[ASSIGNMENT]
For each line in the data that includes "white", make a copy.

Object state change records

------------

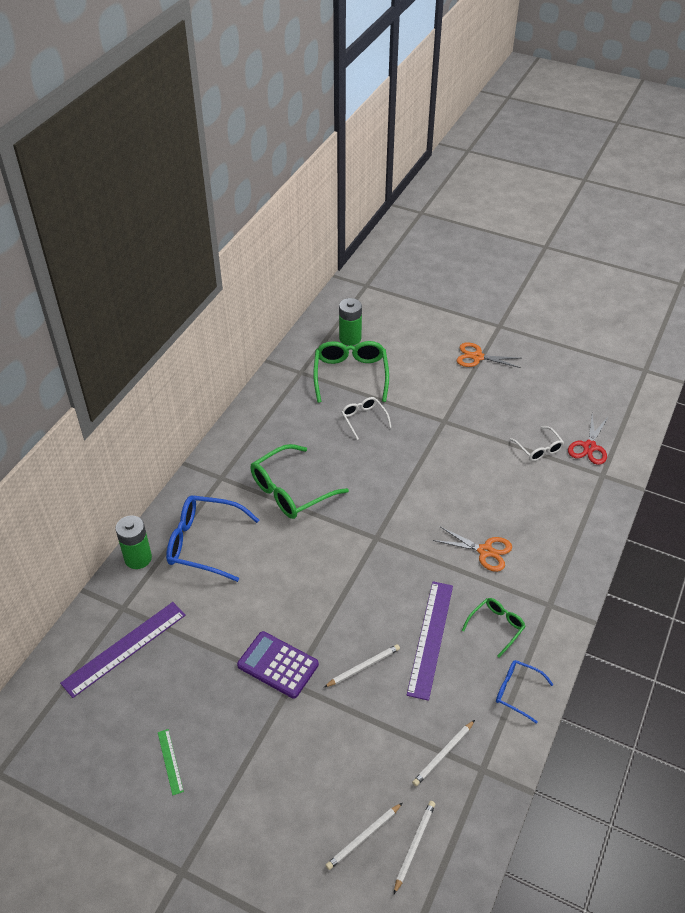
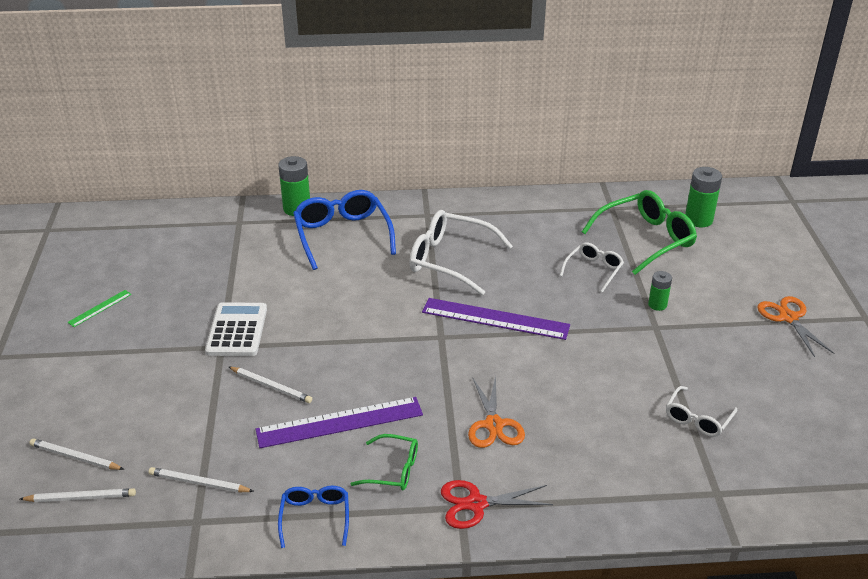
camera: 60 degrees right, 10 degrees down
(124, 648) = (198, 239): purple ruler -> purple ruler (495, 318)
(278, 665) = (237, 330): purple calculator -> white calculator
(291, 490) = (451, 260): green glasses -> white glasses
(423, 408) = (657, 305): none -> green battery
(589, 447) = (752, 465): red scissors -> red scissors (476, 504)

------------

[OUTPUT]
(278, 665) = (237, 330): purple calculator -> white calculator
(291, 490) = (451, 260): green glasses -> white glasses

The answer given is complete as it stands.